* Exercise input *

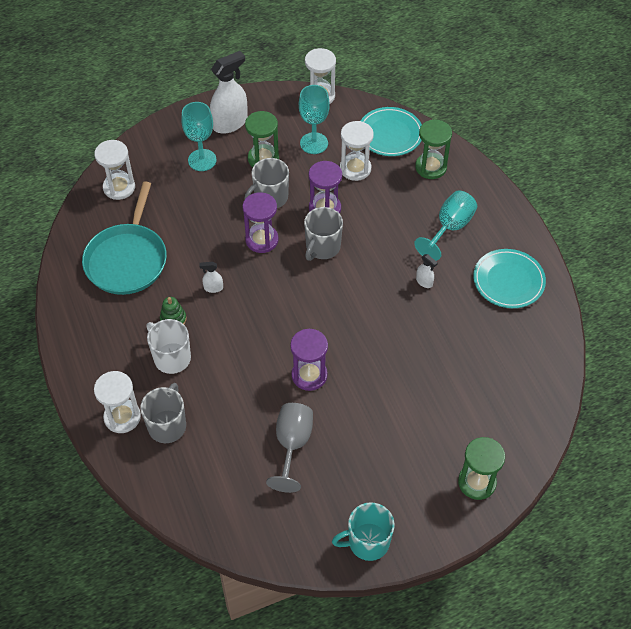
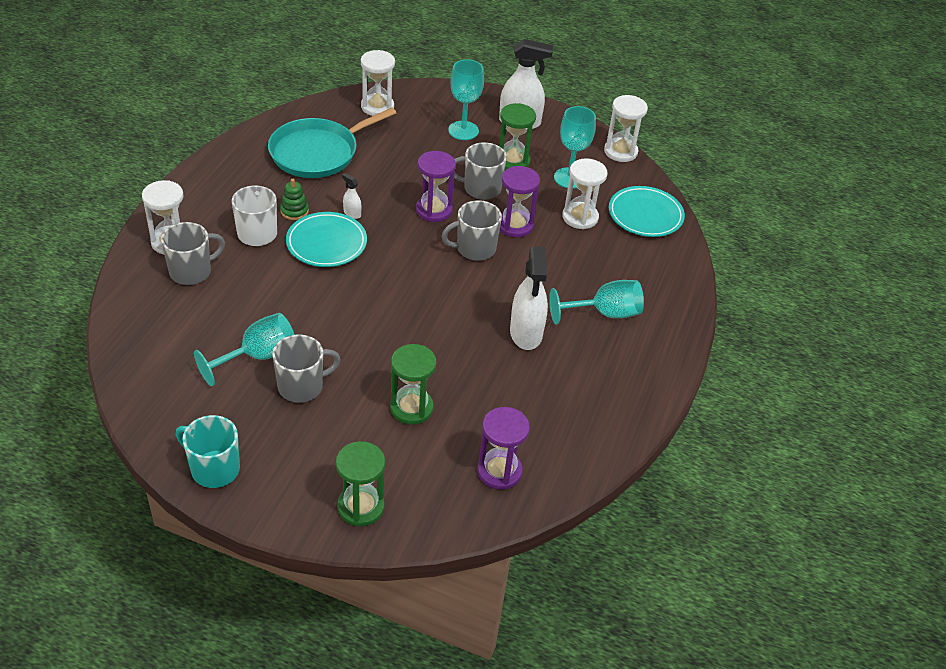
camera: 40 degrees right, 10 degrees down
(292, 445) = (258, 356): grey goblet -> turquoise goblet
(309, 375) = (338, 322): purple hourglass -> purple hourglass (499, 471)
(345, 439) = (302, 386): none -> grey mug
(424, 282) = (526, 333): white spray bottle -> white spray bottle, size x2.21
(431, 167) = (649, 261): green hourglass -> green hourglass (411, 408)
(508, 281) = (604, 389): turquoise plate -> turquoise plate (326, 243)

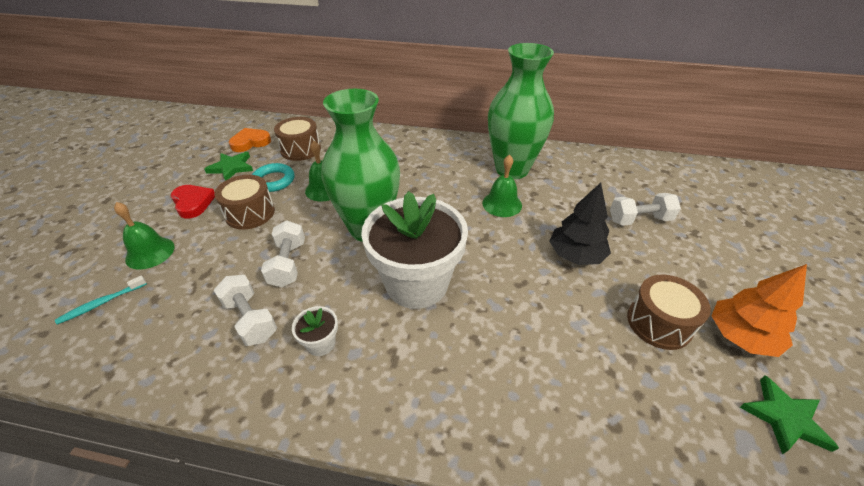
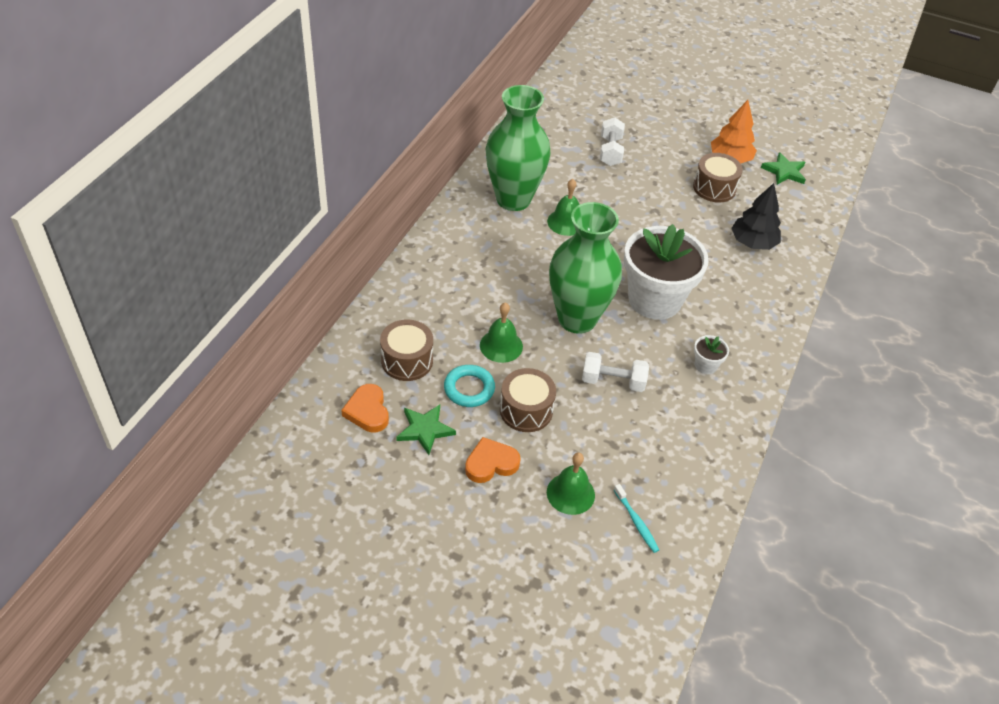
camera: 80 degrees left, 5 degrees up
(193, 203) = (491, 463): red heart -> orange heart
(250, 319) = (674, 409): white dumbbell -> none
(575, 255) = (642, 201): black tree -> black tree (753, 243)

* Brief *
Give the records above again in full and exactly, but exclude every picture.

* Output below *
camera: 40 degrees right, 10 degrees down
(292, 445) = (258, 356): grey goblet -> turquoise goblet
(309, 375) = (338, 322): purple hourglass -> purple hourglass (499, 471)
(345, 439) = (302, 386): none -> grey mug
(424, 282) = (526, 333): white spray bottle -> white spray bottle, size x2.21
(431, 167) = (649, 261): green hourglass -> green hourglass (411, 408)
(508, 281) = (604, 389): turquoise plate -> turquoise plate (326, 243)

camera: 80 degrees left, 5 degrees up
(193, 203) = (491, 463): red heart -> orange heart
(250, 319) = (674, 409): white dumbbell -> none
(575, 255) = (642, 201): black tree -> black tree (753, 243)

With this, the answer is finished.